• Your task
Should a picture appear anywhere in the data, omit it and copy everything else exactly.

----

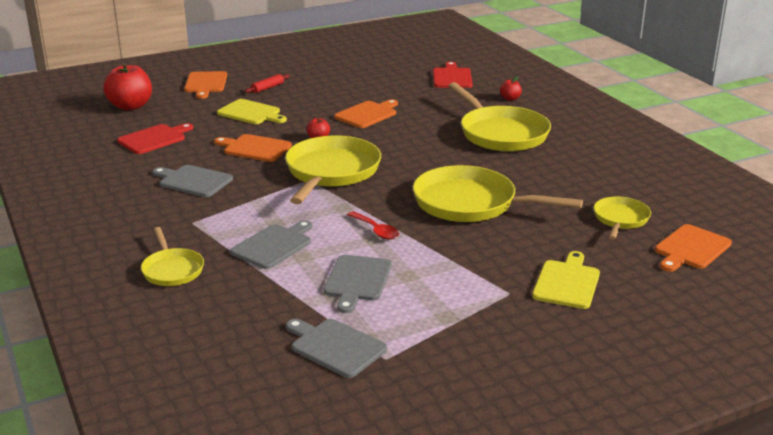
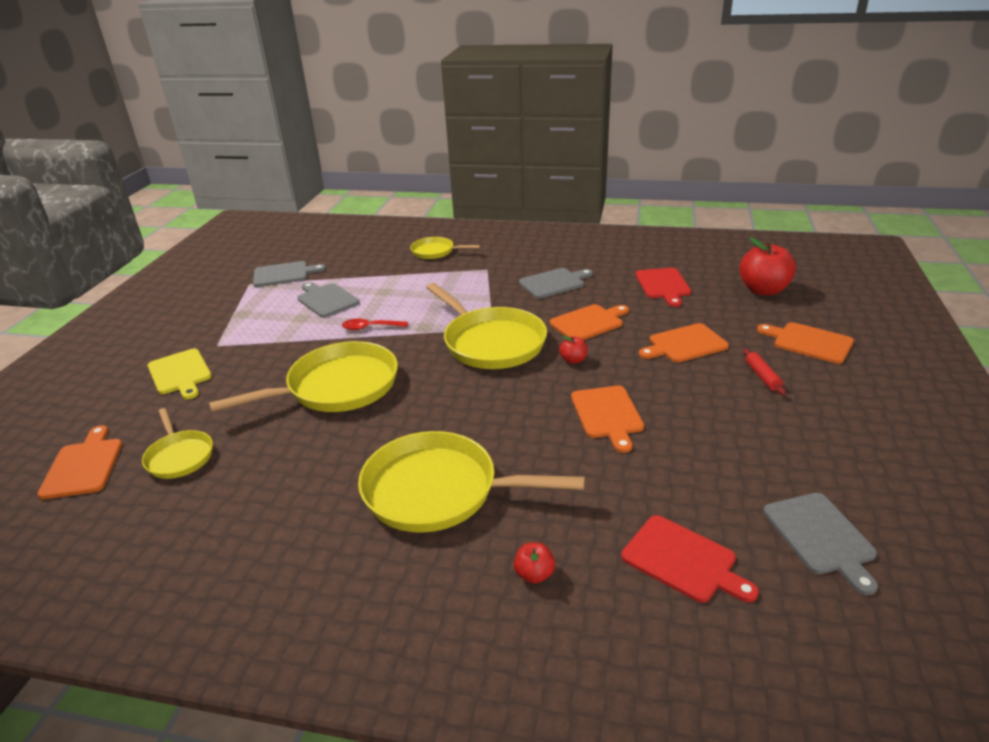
camera: 130 degrees right, 5 degrees up
(251, 113) = (684, 344): yellow cutting board -> orange cutting board
(274, 245) = (413, 286): grey cutting board -> grey cutting board (821, 537)

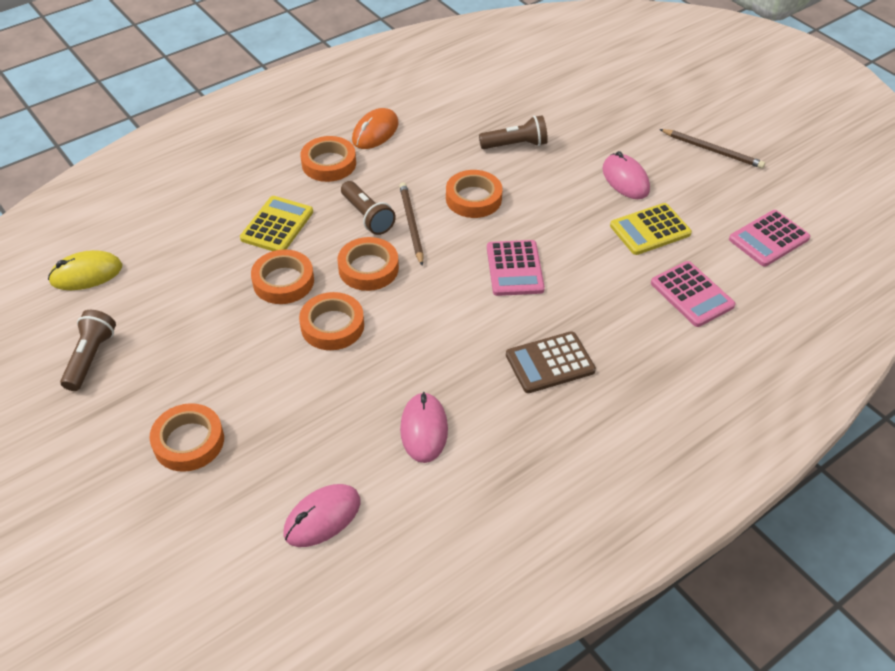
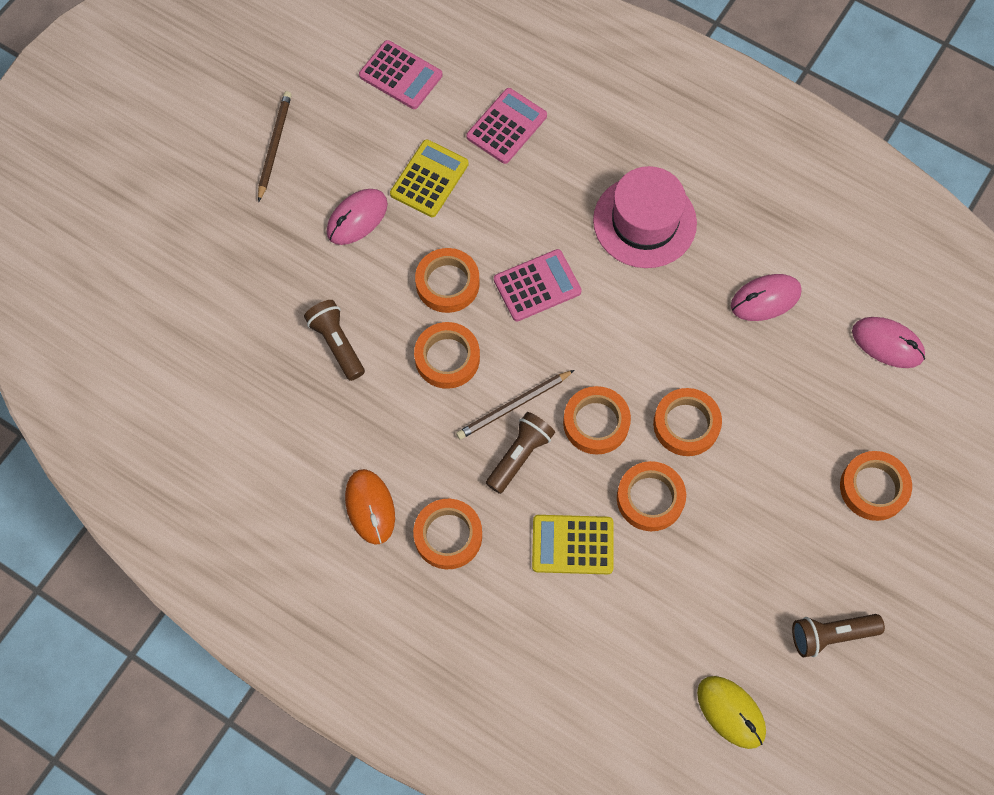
camera: 110 degrees left, 20 degrees up
(375, 132) = (370, 507): orange mouse -> orange mouse turned 60 degrees clockwise
(541, 215) = (447, 283): none -> orange tape
(550, 363) = (644, 221): brown calculator -> pink hat
(650, 230) = (429, 179): yellow calculator -> yellow calculator turned 105 degrees counterclockwise

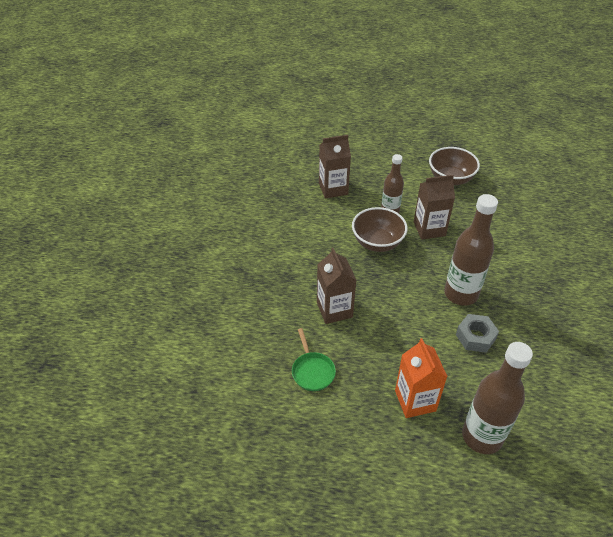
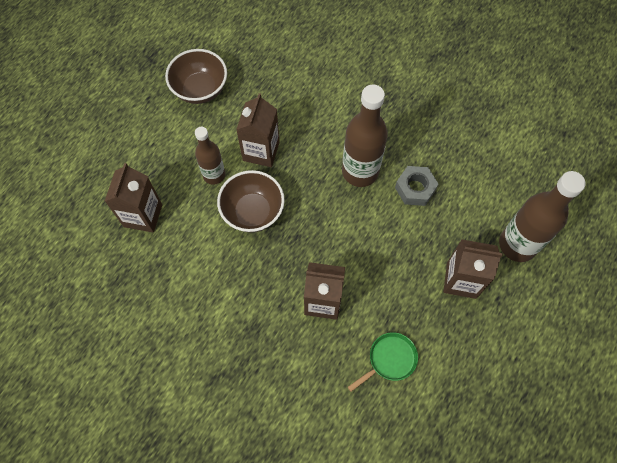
camera: 65 degrees left, 20 degrees up
(312, 371) = (389, 360): green pan -> green pan turned 45 degrees counterclockwise
(415, 400) = (461, 280): orange carton -> brown carton

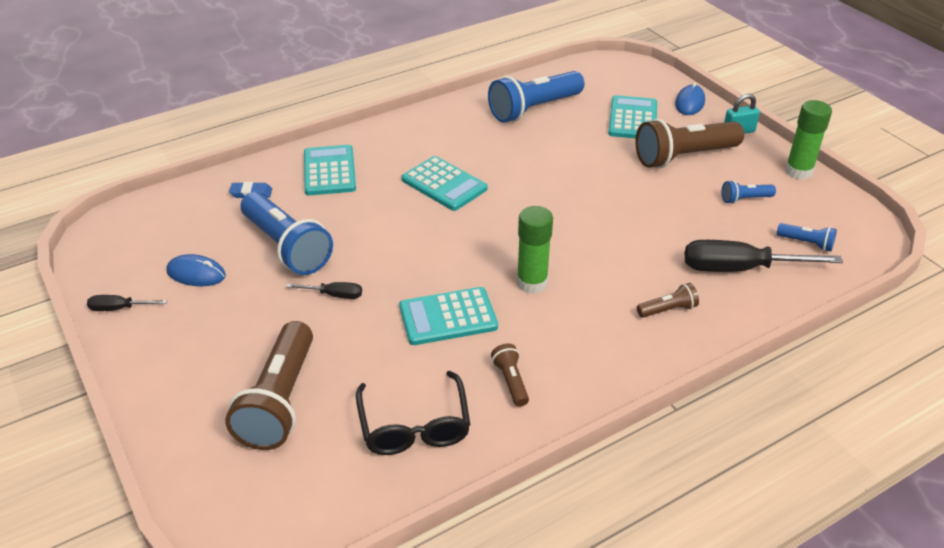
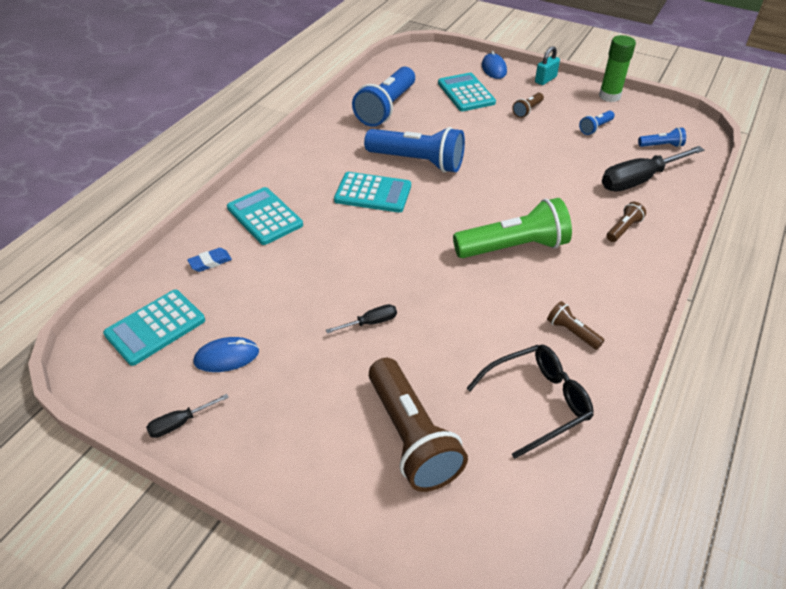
camera: 30 degrees left, 5 degrees up
(286, 247) = (289, 298): blue flashlight -> blue flashlight (418, 162)
(414, 425) = (536, 402): black glasses -> black glasses turned 75 degrees counterclockwise
(448, 317) = (478, 301): turquoise calculator -> turquoise calculator (155, 327)
(532, 283) = (514, 247): green glue stick -> green flashlight
(683, 157) = (527, 110): brown flashlight -> brown flashlight, size x0.46

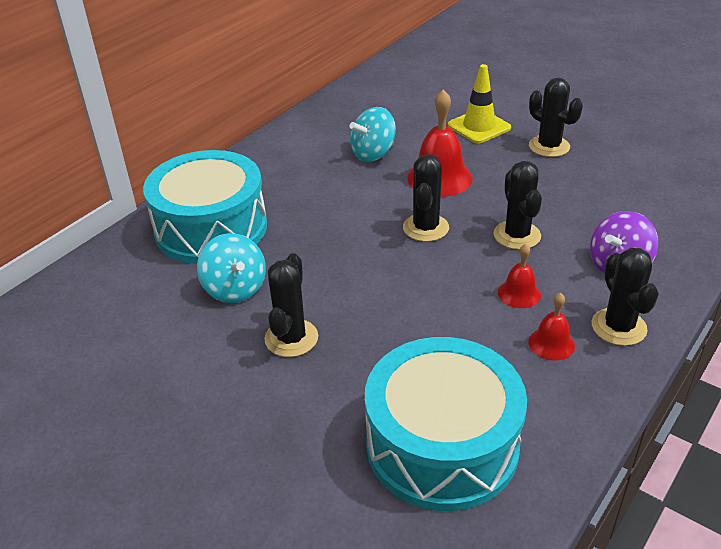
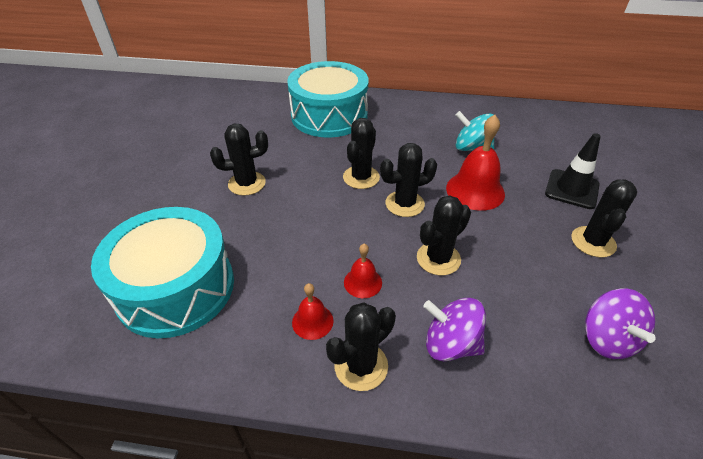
camera: 60 degrees right, 5 degrees up
(235, 288) = (279, 145): turquoise spinning top -> none
(358, 242) = (361, 177): none -> black cactus
(479, 127) = (572, 189): yellow traffic cone -> black traffic cone
(649, 187) = (607, 339): none -> purple spinning top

----

• Solution to this exercise
camera: 130 degrees right, 5 degrees up
(251, 113) = (684, 344): yellow cutting board -> orange cutting board
(274, 245) = (413, 286): grey cutting board -> grey cutting board (821, 537)

camera: 110 degrees left, 20 degrees up
(375, 132) = (370, 507): orange mouse -> orange mouse turned 60 degrees clockwise
(541, 215) = (447, 283): none -> orange tape
(550, 363) = (644, 221): brown calculator -> pink hat
(650, 230) = (429, 179): yellow calculator -> yellow calculator turned 105 degrees counterclockwise

camera: 65 degrees left, 20 degrees up
(312, 371) = (389, 360): green pan -> green pan turned 45 degrees counterclockwise
(415, 400) = (461, 280): orange carton -> brown carton

camera: 30 degrees left, 5 degrees up
(286, 247) = (289, 298): blue flashlight -> blue flashlight (418, 162)
(414, 425) = (536, 402): black glasses -> black glasses turned 75 degrees counterclockwise
(448, 317) = (478, 301): turquoise calculator -> turquoise calculator (155, 327)
(532, 283) = (514, 247): green glue stick -> green flashlight
(683, 157) = (527, 110): brown flashlight -> brown flashlight, size x0.46

camera: 60 degrees right, 5 degrees up
(235, 288) = (279, 145): turquoise spinning top -> none
(358, 242) = (361, 177): none -> black cactus
(479, 127) = (572, 189): yellow traffic cone -> black traffic cone
(649, 187) = (607, 339): none -> purple spinning top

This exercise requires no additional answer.